- _Data_
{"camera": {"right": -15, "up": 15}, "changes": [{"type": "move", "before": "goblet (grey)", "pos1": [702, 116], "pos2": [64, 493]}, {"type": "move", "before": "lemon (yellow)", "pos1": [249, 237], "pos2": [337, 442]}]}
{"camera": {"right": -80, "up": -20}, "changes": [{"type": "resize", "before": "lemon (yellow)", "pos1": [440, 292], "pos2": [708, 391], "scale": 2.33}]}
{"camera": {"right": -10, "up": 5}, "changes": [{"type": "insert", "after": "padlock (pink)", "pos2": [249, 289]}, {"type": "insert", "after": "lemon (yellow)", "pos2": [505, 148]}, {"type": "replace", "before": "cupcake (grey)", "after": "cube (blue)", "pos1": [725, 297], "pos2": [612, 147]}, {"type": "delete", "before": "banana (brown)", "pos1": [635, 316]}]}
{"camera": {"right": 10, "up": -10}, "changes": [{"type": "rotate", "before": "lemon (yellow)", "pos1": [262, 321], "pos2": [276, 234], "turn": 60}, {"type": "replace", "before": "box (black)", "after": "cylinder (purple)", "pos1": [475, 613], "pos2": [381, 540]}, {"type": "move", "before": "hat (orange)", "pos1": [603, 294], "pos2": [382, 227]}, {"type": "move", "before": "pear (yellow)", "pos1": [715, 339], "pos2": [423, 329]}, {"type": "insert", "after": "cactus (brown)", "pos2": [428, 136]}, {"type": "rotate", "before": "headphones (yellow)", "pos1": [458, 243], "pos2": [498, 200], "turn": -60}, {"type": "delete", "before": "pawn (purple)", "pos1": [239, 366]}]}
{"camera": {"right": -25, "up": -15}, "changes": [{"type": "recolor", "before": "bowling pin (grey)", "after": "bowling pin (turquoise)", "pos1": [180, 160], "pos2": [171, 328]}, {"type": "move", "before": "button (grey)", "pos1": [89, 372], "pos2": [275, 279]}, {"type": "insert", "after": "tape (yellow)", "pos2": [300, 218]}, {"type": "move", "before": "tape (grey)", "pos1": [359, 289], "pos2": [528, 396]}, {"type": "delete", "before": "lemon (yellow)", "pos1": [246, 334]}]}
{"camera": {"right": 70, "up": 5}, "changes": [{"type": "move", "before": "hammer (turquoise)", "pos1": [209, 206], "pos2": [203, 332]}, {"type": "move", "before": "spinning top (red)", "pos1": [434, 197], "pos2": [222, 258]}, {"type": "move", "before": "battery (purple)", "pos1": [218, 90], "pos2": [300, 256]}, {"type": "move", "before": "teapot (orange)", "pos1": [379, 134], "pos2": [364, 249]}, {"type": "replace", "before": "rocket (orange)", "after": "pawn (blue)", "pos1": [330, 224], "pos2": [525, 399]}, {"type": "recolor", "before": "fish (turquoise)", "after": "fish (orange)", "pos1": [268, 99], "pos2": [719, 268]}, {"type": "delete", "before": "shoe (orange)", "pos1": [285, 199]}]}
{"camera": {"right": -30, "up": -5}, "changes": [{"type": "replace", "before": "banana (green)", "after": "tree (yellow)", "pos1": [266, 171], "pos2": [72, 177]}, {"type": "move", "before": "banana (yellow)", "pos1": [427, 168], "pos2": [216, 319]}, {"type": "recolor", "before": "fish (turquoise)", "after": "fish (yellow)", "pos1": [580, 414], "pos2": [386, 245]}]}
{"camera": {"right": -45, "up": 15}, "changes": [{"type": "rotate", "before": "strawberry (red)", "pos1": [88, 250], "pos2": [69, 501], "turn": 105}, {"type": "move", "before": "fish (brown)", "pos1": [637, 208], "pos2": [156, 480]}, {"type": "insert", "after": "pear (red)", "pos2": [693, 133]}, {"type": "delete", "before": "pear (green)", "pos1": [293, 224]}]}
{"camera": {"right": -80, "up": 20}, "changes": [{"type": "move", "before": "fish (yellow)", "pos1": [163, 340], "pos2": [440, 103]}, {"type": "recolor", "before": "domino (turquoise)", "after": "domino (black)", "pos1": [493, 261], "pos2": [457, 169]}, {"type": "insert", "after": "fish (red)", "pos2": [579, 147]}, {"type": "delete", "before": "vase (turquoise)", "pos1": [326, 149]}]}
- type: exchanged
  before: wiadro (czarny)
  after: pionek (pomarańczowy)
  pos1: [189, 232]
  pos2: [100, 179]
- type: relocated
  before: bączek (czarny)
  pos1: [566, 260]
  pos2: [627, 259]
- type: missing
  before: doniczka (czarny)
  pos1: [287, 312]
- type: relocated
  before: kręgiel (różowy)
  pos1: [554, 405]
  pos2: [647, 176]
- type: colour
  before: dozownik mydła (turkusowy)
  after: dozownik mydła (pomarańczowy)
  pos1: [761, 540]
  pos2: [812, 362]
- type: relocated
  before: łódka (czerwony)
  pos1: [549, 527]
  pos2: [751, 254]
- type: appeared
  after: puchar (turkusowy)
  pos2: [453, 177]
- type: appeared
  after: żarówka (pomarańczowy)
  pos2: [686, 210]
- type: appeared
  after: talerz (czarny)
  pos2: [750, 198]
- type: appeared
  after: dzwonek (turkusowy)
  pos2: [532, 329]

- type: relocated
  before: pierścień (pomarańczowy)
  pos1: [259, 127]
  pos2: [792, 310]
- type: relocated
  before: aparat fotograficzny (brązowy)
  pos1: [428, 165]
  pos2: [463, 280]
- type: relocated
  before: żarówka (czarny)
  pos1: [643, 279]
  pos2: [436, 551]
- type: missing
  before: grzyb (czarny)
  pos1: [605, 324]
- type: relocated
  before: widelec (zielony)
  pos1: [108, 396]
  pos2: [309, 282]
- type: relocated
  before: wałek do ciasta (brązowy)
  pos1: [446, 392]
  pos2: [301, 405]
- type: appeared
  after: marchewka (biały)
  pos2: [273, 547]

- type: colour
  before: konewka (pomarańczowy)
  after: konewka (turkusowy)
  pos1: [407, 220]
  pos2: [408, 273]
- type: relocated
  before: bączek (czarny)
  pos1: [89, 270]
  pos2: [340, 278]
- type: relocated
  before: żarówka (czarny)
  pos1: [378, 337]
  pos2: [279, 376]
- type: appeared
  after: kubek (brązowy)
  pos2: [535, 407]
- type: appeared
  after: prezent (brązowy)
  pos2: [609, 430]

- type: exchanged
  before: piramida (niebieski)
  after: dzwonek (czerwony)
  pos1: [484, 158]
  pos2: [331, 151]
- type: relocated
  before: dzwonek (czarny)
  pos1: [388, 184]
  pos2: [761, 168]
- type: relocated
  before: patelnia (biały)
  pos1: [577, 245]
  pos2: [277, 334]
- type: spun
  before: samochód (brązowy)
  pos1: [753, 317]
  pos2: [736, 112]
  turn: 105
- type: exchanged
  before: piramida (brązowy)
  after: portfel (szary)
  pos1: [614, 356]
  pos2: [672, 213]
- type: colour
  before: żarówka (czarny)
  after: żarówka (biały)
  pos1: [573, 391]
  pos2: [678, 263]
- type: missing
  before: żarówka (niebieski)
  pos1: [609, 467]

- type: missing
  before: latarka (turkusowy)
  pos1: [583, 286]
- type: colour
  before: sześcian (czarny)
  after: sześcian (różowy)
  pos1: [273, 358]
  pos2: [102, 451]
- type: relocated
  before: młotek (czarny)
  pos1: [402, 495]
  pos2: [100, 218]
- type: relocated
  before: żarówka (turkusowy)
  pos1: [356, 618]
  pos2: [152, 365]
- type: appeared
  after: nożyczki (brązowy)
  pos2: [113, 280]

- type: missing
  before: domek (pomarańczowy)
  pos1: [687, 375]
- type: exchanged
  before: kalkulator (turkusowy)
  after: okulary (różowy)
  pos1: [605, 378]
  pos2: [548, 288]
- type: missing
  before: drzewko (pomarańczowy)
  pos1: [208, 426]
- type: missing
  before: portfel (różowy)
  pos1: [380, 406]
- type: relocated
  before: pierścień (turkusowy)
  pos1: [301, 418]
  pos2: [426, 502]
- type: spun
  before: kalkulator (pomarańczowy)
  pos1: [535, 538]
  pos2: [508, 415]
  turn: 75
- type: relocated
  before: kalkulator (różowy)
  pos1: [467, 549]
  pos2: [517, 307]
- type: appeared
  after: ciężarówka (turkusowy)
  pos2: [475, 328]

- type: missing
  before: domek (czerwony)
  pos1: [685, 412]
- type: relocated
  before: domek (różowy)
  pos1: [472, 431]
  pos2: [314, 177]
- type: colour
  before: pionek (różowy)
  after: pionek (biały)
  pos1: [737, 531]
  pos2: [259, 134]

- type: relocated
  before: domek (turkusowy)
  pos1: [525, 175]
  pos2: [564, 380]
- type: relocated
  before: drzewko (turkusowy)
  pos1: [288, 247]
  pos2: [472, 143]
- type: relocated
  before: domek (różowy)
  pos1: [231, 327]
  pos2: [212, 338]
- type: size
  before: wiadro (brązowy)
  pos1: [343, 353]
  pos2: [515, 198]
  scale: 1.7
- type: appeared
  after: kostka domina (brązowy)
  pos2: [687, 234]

- _Task goal_
Please make an exact copy of the lines above from the line with "before: łódka (czerwony)" through the line with "after: dzwonek (turkusowy)", both ends included.

- _Result of this task_
  before: łódka (czerwony)
  pos1: [549, 527]
  pos2: [751, 254]
- type: appeared
  after: puchar (turkusowy)
  pos2: [453, 177]
- type: appeared
  after: żarówka (pomarańczowy)
  pos2: [686, 210]
- type: appeared
  after: talerz (czarny)
  pos2: [750, 198]
- type: appeared
  after: dzwonek (turkusowy)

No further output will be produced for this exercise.